#### WHAT YOU SHOULD DO
Each entry should be restated word for word, with all pictures left out.

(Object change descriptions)
Segment Open
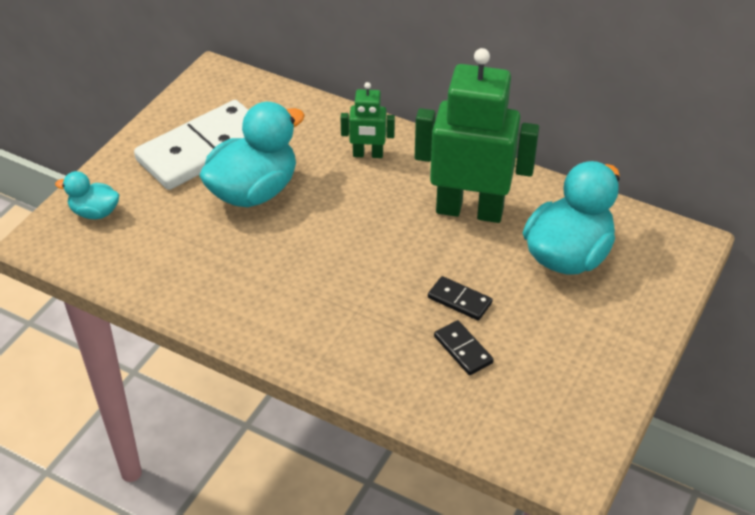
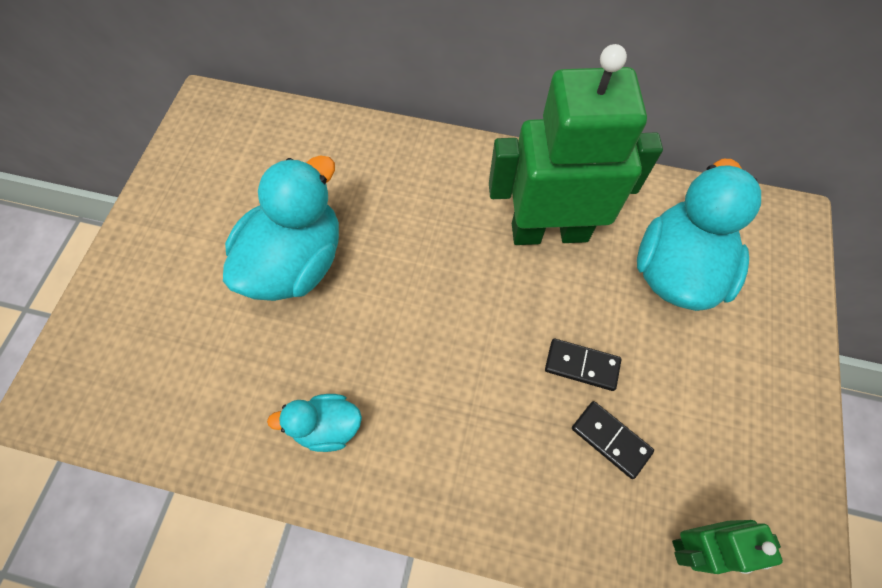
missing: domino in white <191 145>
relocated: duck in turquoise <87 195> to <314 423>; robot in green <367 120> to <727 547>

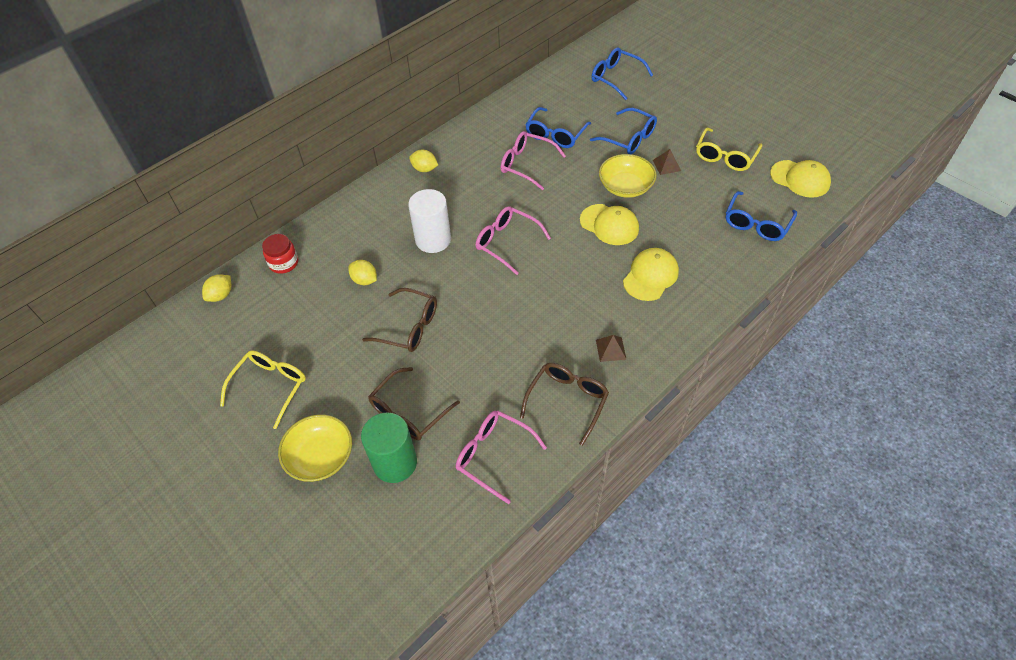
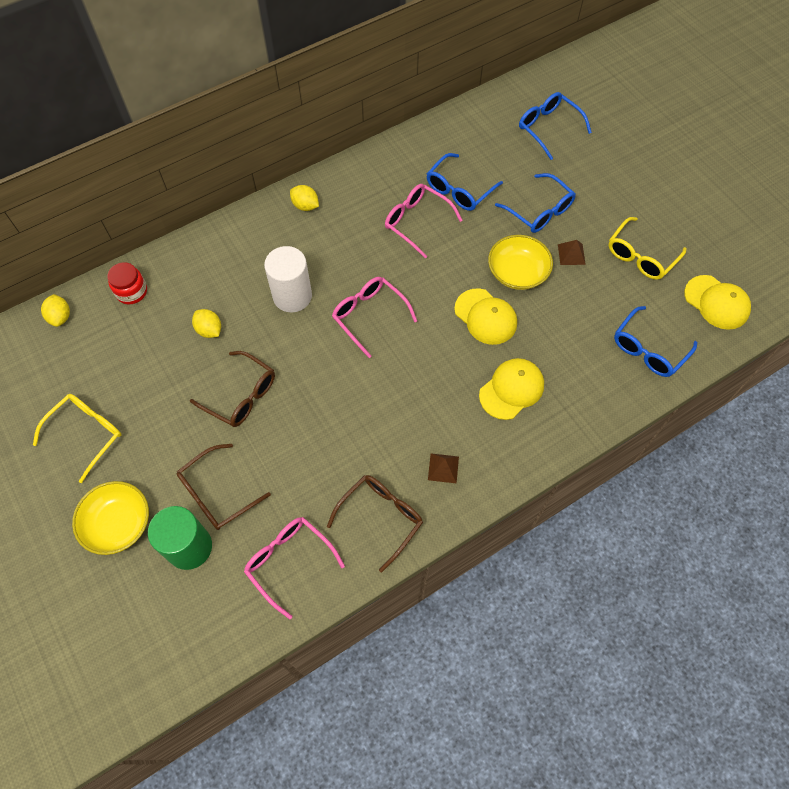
spun: lemon in yellow <216 288> = <55 310> 60 degrees counterclockwise

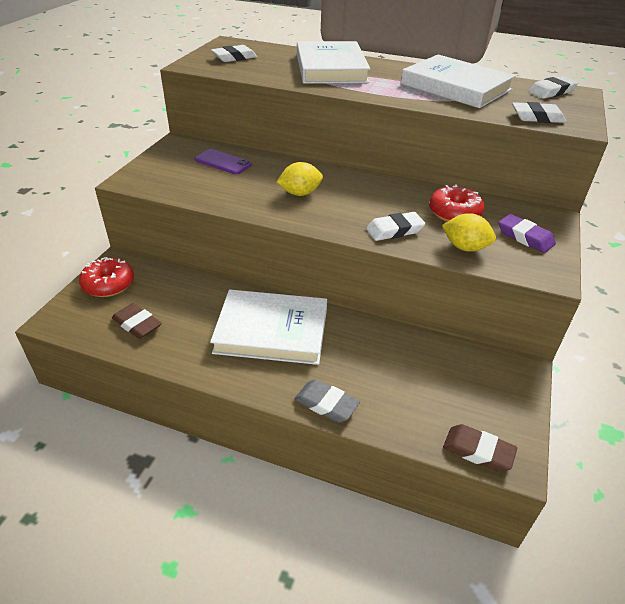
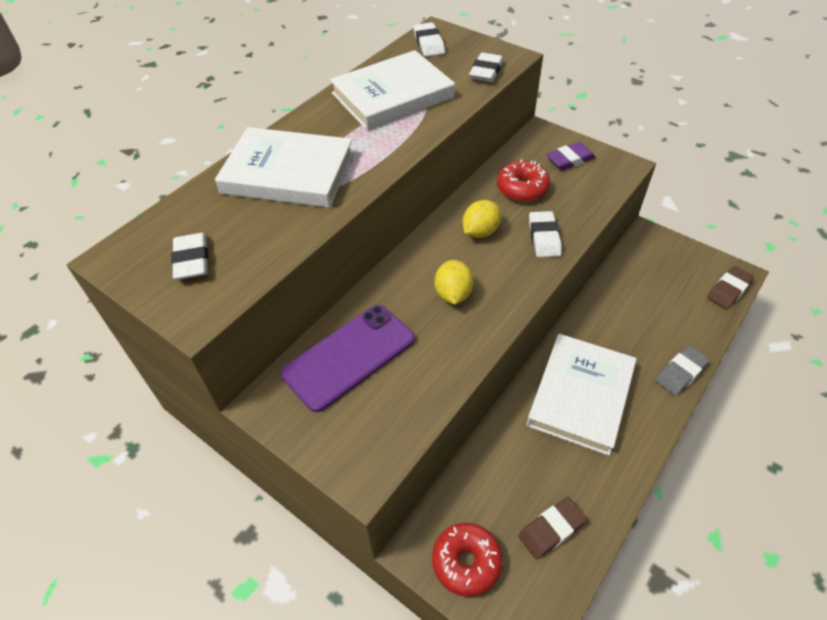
relocated: lemon in yellow <469 232> to <482 219>
size: phone in purple <223 162> = <348 358> x1.71

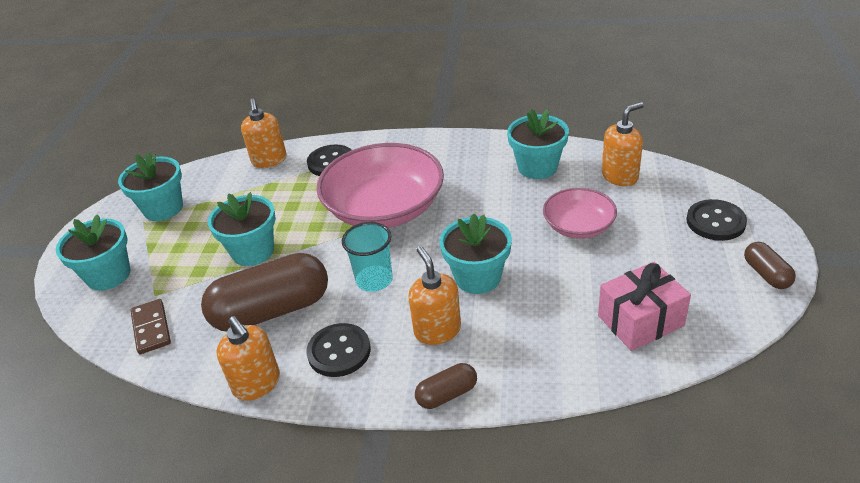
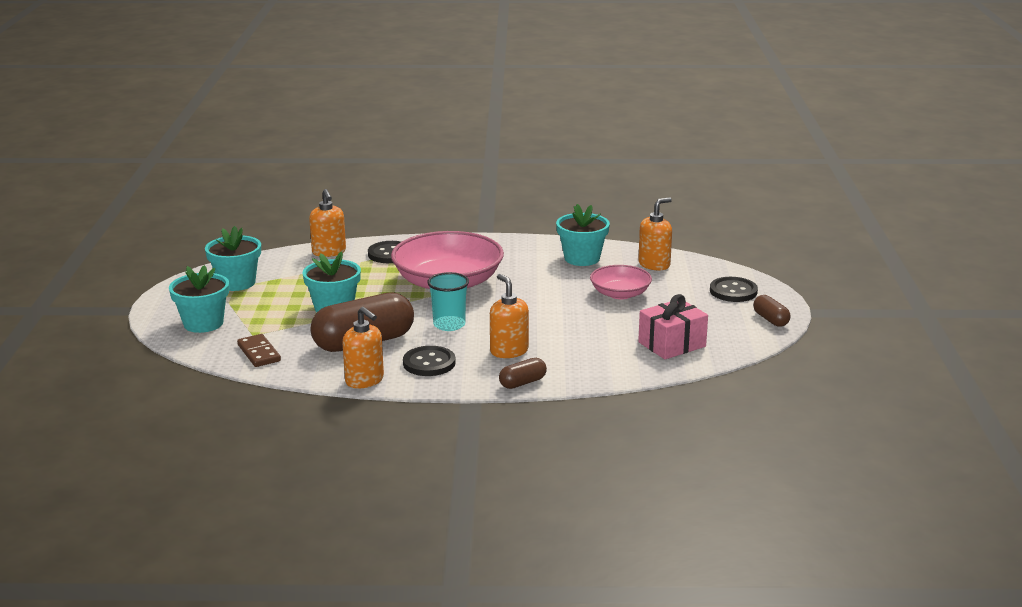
missing: flower pot in turquoise <475 253>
Segment Closed
#### EXERCISE SOLUTION
missing: domino in white <191 145>
relocated: duck in turquoise <87 195> to <314 423>; robot in green <367 120> to <727 547>

spun: lemon in yellow <216 288> = <55 310> 60 degrees counterclockwise

relocated: lemon in yellow <469 232> to <482 219>
size: phone in purple <223 162> = <348 358> x1.71

missing: flower pot in turquoise <475 253>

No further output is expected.